* Your objective *
From the entries below, return every line that includes the word "right".

Dataset records section start

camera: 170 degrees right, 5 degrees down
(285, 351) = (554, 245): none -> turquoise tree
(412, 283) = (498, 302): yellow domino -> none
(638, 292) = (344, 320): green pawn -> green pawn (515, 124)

Dataset records section end
Dataset records section start

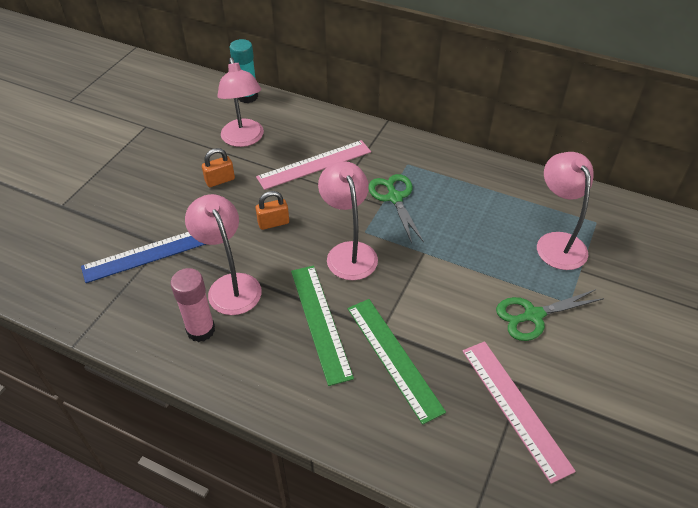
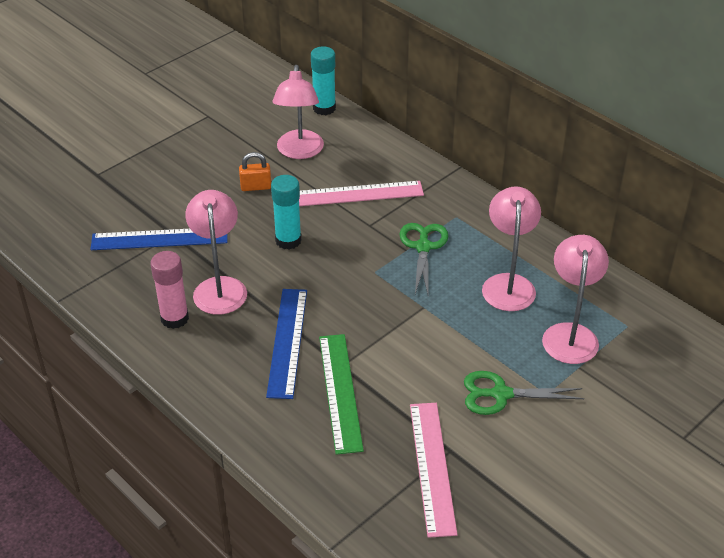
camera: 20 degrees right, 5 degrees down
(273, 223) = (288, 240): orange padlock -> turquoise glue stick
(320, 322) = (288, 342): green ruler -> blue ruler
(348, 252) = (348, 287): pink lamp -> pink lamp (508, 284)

Dataset records section end

* Answer space *
camera: 170 degrees right, 5 degrees down
camera: 20 degrees right, 5 degrees down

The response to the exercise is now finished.